Each line of the data holding "spinning" should be found and copied.

BEGIN

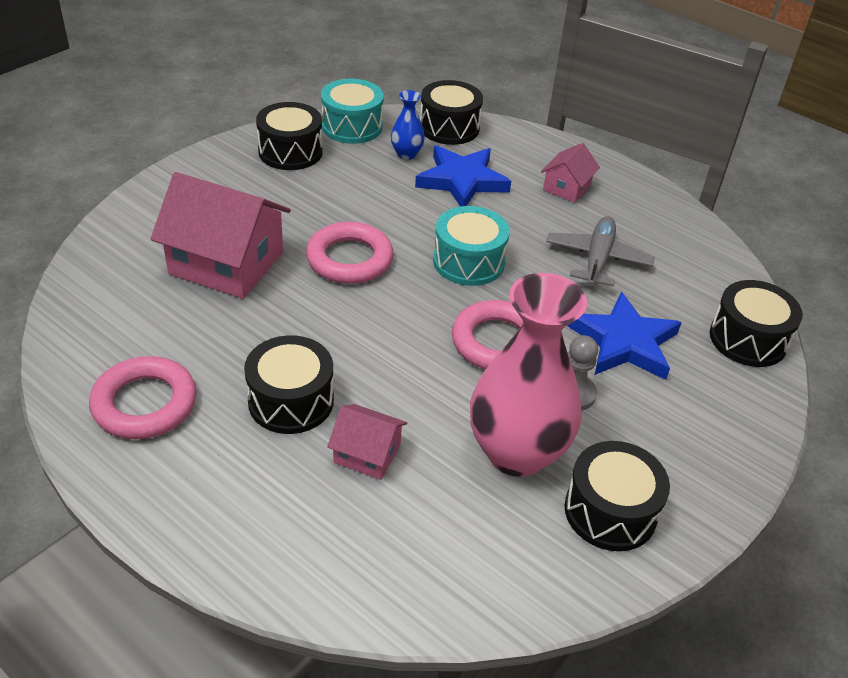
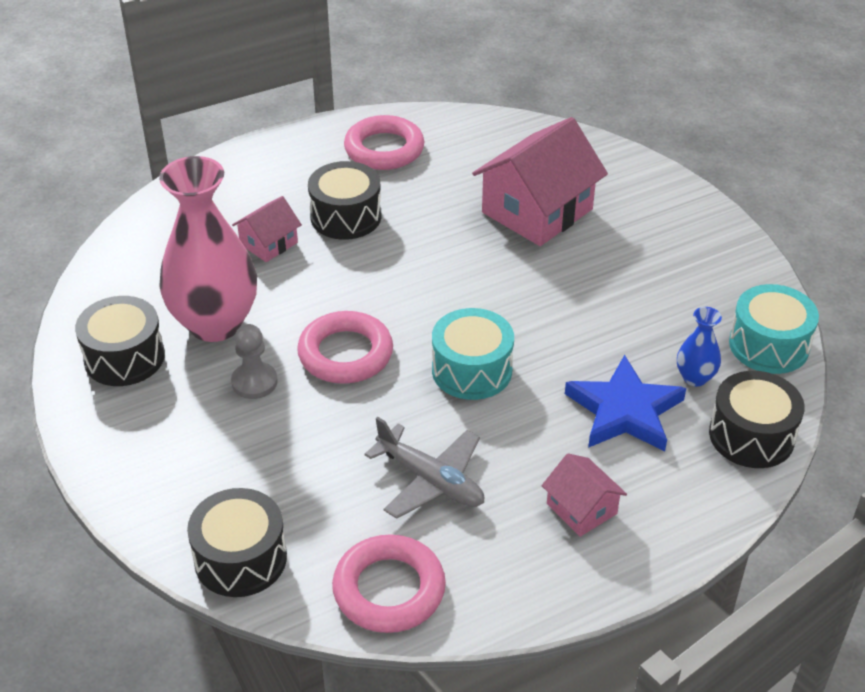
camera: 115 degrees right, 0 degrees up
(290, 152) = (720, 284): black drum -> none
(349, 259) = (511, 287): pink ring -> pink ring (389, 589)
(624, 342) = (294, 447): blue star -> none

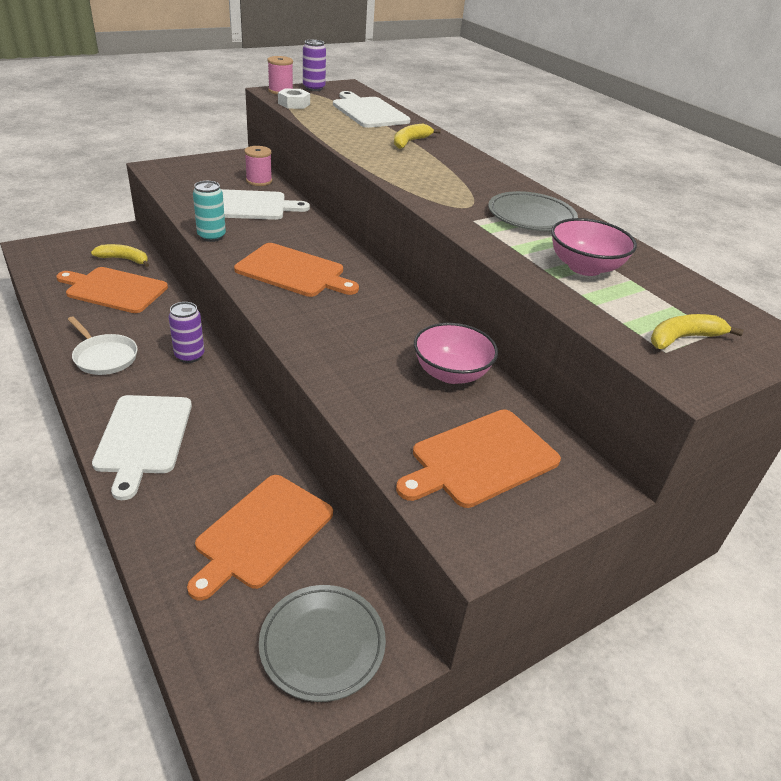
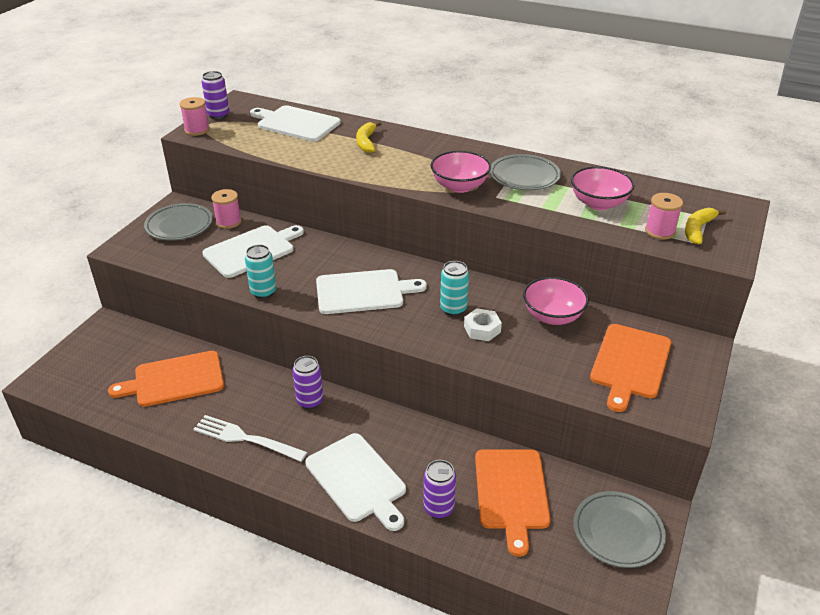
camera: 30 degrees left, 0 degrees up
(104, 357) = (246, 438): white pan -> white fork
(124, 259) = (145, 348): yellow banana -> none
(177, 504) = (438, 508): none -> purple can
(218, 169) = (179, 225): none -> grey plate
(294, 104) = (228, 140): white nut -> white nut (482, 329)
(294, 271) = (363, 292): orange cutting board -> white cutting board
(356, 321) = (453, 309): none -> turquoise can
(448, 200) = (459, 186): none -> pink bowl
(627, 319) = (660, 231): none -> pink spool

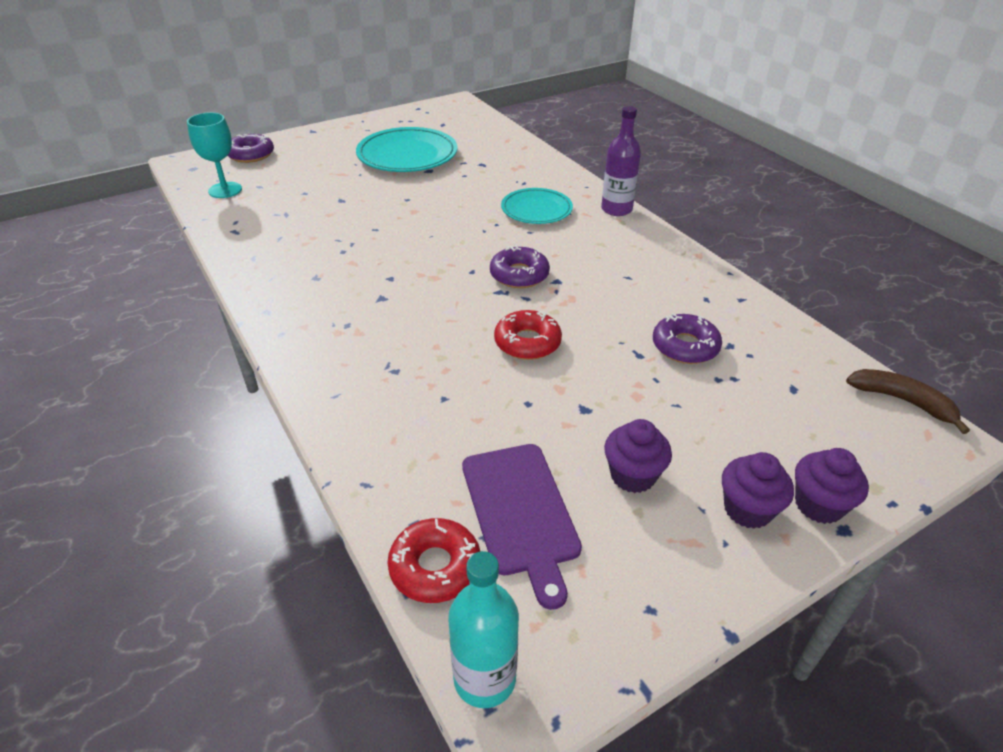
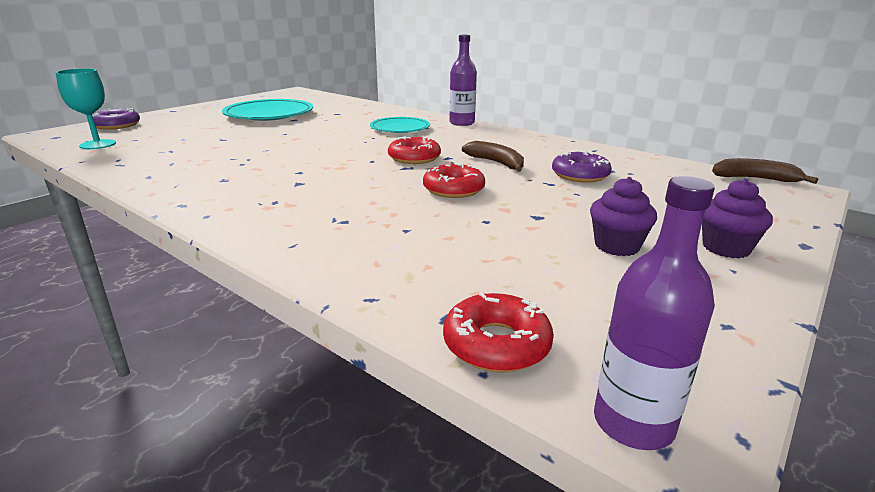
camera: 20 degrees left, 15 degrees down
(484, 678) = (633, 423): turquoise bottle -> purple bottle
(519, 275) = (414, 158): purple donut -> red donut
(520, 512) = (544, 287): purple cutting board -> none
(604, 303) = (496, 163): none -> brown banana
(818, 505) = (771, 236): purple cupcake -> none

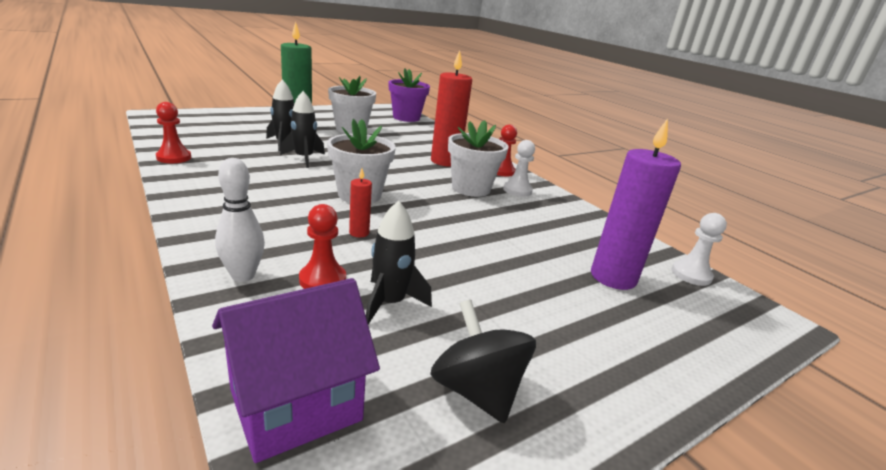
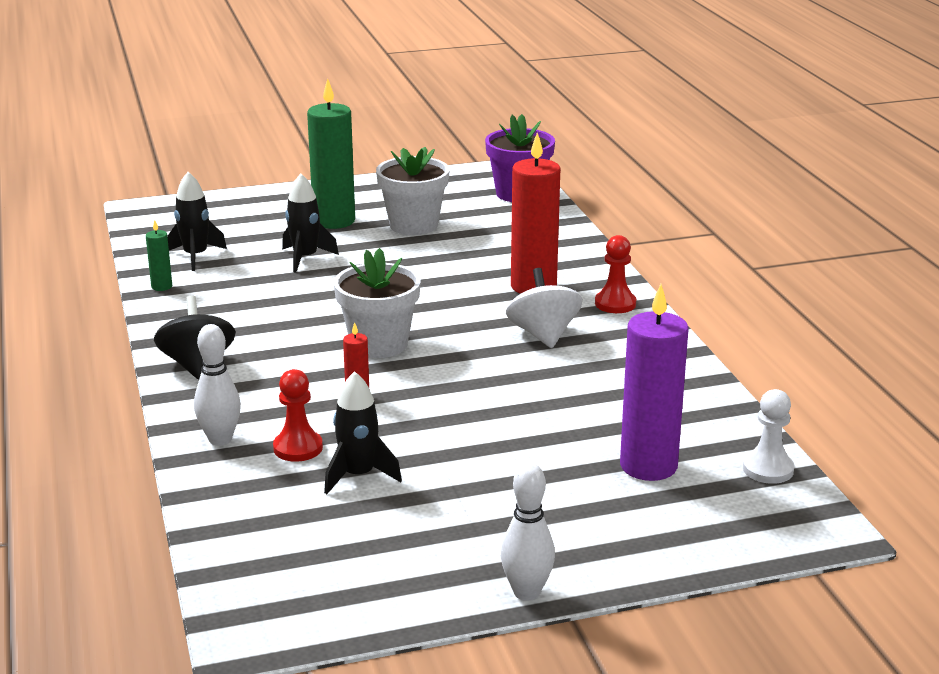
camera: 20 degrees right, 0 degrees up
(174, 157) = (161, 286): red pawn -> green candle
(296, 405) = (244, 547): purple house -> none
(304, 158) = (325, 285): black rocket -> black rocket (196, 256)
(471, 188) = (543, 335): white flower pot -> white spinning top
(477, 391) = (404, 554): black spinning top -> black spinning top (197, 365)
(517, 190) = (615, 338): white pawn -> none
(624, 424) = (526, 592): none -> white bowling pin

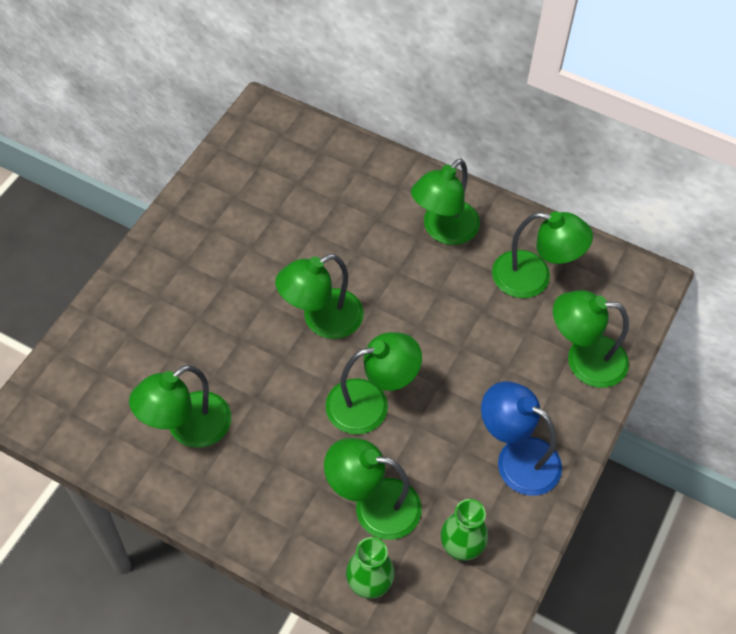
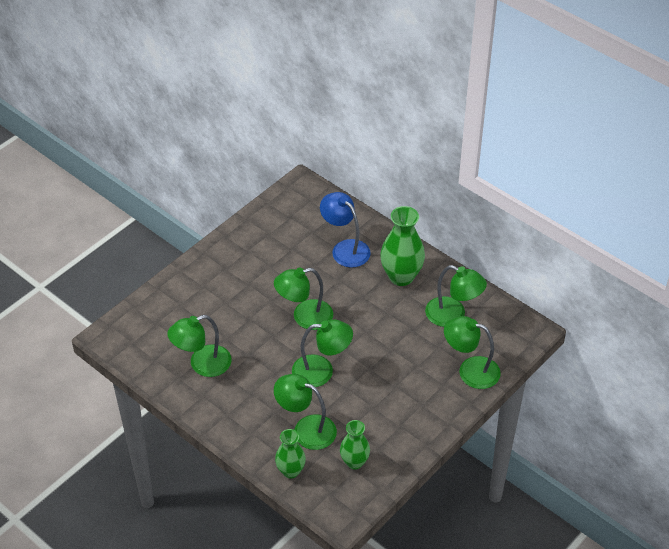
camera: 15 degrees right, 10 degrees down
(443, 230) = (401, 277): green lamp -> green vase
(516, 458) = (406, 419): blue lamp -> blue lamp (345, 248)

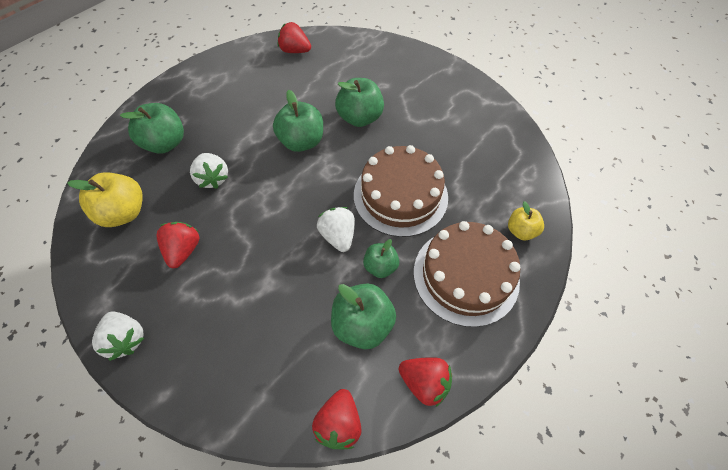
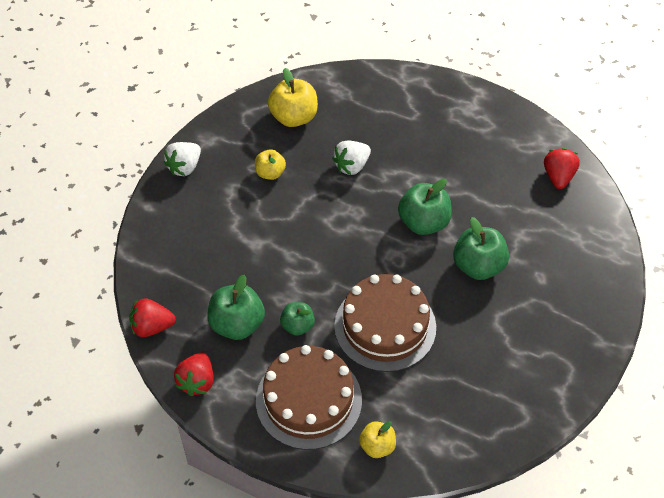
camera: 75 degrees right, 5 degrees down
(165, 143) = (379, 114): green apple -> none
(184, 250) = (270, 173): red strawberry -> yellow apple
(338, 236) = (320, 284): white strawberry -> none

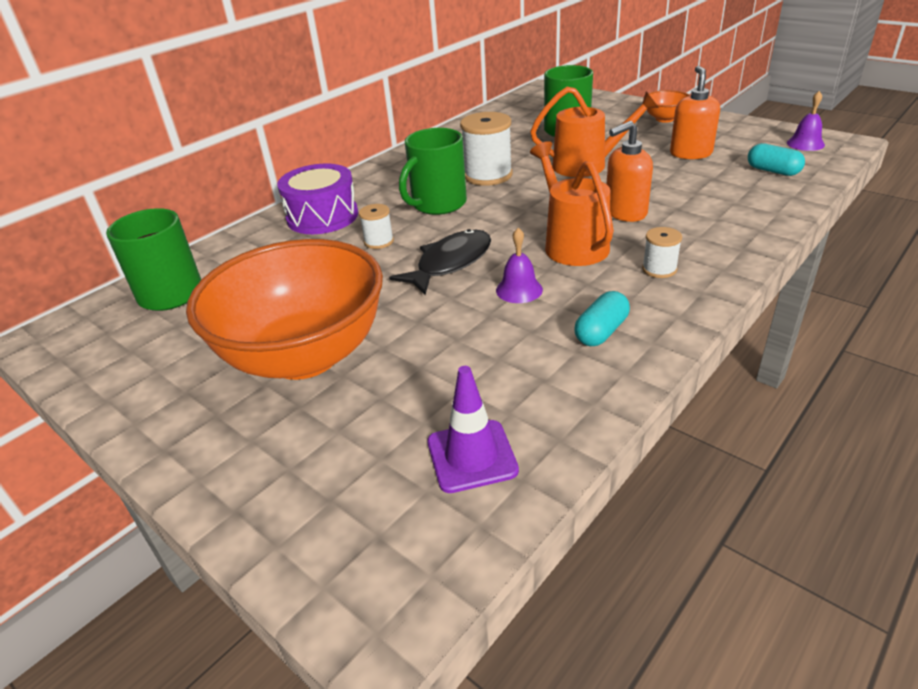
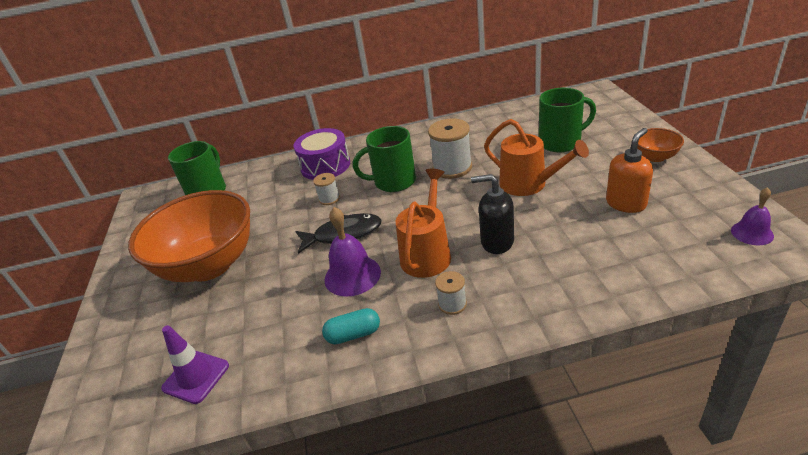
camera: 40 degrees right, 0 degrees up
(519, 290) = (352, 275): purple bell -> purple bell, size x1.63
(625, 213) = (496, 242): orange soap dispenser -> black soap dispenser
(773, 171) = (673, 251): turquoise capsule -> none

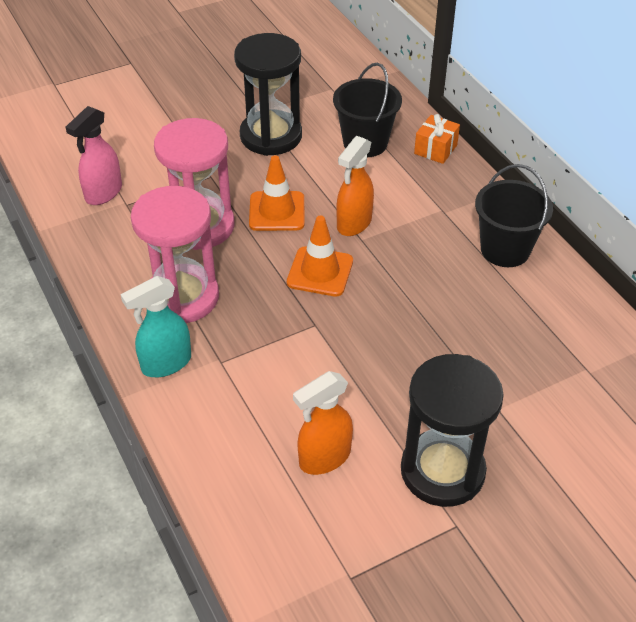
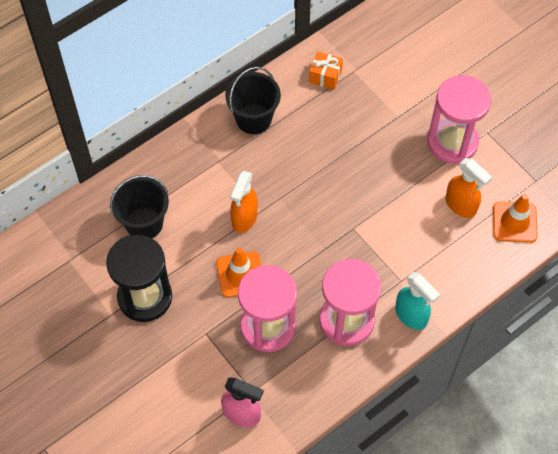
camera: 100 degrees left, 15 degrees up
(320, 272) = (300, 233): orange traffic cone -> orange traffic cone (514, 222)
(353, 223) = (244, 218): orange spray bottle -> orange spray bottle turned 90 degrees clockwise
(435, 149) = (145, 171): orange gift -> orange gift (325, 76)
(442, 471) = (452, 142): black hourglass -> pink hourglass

END

▶ _Result of this exercise_:
(471, 188) = (543, 335): white flower pot -> white spinning top
(477, 391) = (404, 554): black spinning top -> black spinning top (197, 365)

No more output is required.